(Directive): Pick out every line in the records below that contains the string "mailroom" and copy each of those lines. The match is case-sensitive.

>> BEGIN Material for this exercise

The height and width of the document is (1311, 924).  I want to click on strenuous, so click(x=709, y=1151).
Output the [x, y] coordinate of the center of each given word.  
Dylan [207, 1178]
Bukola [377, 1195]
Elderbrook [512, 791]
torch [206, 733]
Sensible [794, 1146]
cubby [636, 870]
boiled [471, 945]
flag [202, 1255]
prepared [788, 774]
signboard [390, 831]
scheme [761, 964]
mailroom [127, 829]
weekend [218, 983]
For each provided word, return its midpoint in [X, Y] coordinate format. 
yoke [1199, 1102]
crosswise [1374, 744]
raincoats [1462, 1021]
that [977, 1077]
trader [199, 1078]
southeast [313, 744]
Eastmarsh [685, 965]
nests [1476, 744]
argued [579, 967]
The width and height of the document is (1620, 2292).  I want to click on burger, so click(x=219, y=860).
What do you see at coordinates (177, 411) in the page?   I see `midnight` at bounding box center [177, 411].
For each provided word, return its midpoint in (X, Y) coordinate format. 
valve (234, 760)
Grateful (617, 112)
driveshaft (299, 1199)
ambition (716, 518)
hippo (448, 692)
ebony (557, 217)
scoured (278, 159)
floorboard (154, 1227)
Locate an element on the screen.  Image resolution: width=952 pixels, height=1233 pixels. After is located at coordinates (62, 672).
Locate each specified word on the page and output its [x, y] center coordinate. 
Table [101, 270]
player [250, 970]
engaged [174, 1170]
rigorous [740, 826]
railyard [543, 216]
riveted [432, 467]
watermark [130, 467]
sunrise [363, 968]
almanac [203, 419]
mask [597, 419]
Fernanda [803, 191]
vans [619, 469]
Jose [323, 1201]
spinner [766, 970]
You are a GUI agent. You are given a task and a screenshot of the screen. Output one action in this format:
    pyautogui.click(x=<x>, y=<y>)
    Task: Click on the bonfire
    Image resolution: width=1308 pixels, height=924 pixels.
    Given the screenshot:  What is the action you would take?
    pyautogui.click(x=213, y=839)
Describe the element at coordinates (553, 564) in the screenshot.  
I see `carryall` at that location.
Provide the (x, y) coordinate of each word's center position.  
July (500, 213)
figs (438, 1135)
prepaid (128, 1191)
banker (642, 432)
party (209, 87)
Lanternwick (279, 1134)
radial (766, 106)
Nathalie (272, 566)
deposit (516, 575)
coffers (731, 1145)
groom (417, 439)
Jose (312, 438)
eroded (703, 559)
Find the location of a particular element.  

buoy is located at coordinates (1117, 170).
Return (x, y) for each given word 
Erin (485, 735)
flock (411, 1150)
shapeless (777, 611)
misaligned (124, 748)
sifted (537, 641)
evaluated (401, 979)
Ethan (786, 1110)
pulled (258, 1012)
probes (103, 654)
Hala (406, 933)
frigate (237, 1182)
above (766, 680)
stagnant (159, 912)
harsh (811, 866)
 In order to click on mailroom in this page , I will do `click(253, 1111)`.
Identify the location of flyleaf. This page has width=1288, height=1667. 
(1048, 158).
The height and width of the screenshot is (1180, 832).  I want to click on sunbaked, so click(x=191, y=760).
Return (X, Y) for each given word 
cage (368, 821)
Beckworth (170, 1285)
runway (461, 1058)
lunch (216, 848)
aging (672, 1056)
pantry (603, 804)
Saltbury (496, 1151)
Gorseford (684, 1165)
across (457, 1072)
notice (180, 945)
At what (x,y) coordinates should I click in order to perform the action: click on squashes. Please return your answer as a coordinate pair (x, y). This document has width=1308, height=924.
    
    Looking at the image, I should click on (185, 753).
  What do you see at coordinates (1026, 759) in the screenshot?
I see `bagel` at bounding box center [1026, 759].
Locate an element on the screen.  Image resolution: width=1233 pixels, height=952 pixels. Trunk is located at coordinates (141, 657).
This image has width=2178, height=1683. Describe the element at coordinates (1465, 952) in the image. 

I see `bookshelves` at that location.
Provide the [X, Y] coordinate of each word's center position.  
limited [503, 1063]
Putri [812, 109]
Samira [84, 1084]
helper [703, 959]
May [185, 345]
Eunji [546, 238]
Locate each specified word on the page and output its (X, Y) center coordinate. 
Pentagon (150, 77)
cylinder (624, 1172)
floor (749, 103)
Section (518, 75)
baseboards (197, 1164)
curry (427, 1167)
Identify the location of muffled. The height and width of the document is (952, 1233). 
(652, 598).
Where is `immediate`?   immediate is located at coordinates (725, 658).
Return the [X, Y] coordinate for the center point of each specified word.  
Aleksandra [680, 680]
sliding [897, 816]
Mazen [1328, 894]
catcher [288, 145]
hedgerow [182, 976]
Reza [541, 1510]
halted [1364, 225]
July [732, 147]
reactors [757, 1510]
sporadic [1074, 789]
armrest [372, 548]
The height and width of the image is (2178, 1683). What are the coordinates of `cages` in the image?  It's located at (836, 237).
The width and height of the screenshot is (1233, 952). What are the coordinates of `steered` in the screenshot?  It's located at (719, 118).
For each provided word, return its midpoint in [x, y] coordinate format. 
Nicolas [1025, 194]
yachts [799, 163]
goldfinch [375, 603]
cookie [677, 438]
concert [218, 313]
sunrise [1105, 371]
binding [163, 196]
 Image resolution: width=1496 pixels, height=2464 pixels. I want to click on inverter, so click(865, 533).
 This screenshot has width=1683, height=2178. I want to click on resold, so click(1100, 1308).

>> END Material for this exercise

(Finished task):
mailroom [127, 829]
 In order to click on mailroom in this page , I will do `click(253, 1111)`.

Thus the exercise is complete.